» **DATASET RECORDS**

+++

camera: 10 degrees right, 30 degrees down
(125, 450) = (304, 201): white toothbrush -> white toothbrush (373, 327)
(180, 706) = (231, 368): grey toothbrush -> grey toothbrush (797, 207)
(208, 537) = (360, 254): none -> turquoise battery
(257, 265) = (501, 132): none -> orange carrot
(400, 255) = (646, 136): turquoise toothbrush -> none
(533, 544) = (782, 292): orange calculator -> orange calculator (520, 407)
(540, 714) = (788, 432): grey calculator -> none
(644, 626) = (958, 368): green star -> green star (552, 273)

+++

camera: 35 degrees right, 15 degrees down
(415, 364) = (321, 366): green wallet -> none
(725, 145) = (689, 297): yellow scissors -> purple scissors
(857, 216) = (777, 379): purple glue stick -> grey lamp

+++

Could you return exactly the lines above from the line with "(180, 706) = (231, 368): grey" to the line with "(400, 255) = (646, 136): turquoise", both included, and nothing else?

(180, 706) = (231, 368): grey toothbrush -> grey toothbrush (797, 207)
(208, 537) = (360, 254): none -> turquoise battery
(257, 265) = (501, 132): none -> orange carrot
(400, 255) = (646, 136): turquoise toothbrush -> none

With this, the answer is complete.